Please transcribe the entries exactly and omit the images they contain.

Items from a dataset
+ + +

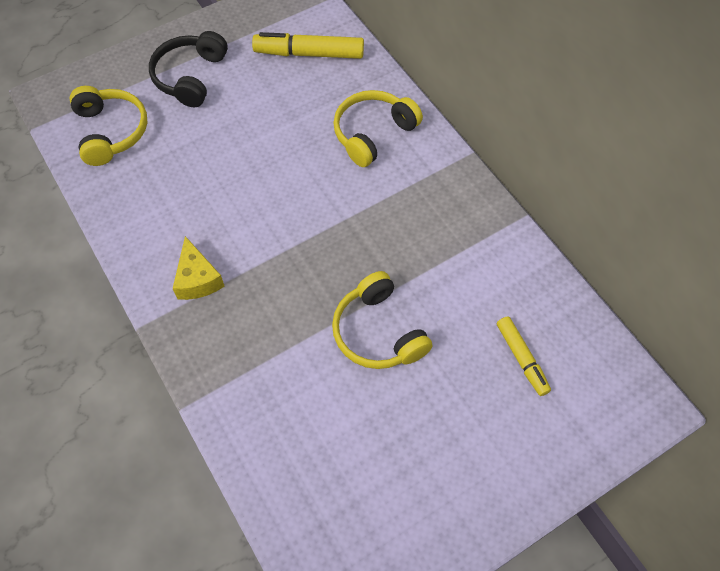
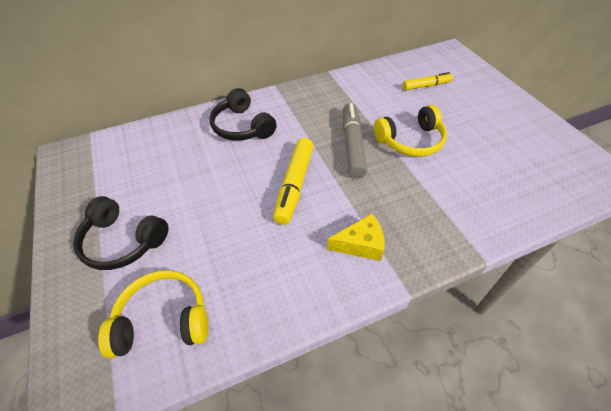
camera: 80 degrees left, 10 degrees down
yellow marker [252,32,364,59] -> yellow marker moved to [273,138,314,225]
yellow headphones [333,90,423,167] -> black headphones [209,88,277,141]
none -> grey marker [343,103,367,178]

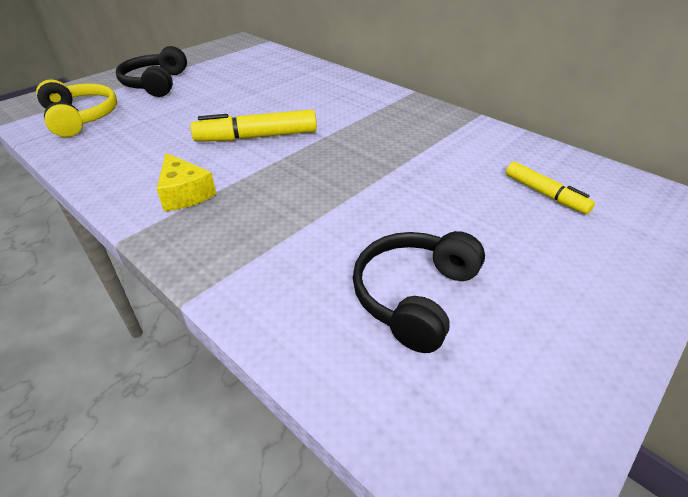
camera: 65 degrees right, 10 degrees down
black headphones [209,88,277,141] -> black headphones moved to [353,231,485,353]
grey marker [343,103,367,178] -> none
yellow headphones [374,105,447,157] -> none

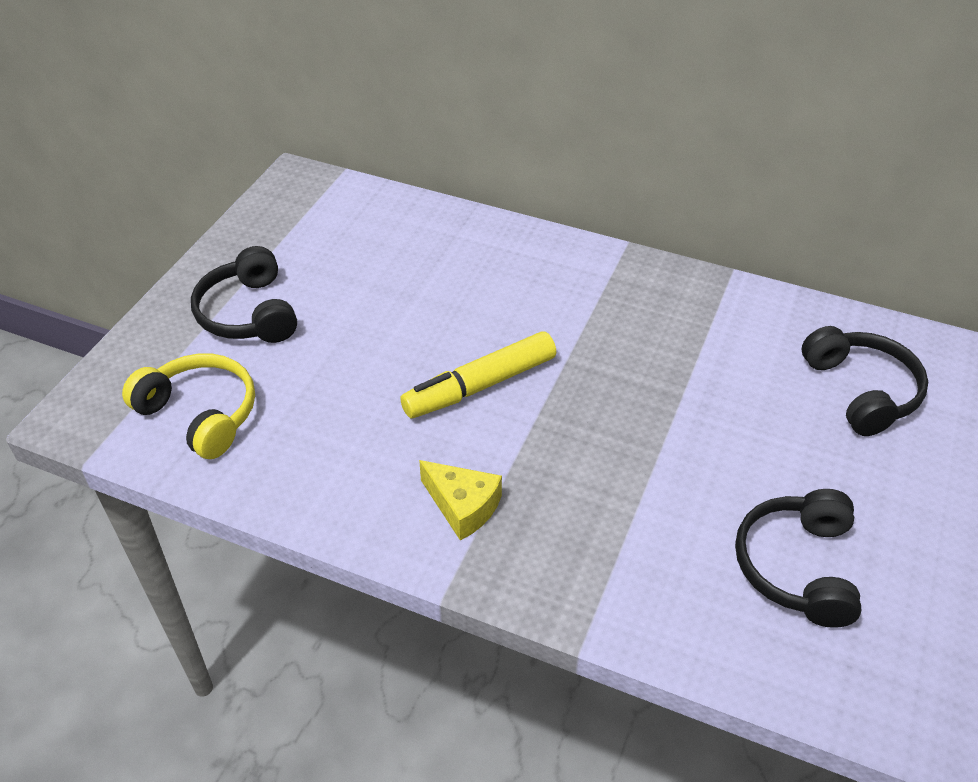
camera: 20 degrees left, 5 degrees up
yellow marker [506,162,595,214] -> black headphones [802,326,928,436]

+ + +

Answer to the exercise:
camera: 80 degrees left, 10 degrees down
yellow marker [252,32,364,59] -> yellow marker moved to [273,138,314,225]
yellow headphones [333,90,423,167] -> black headphones [209,88,277,141]
none -> grey marker [343,103,367,178]

camera: 65 degrees right, 10 degrees down
black headphones [209,88,277,141] -> black headphones moved to [353,231,485,353]
grey marker [343,103,367,178] -> none
yellow headphones [374,105,447,157] -> none

camera: 20 degrees left, 5 degrees up
yellow marker [506,162,595,214] -> black headphones [802,326,928,436]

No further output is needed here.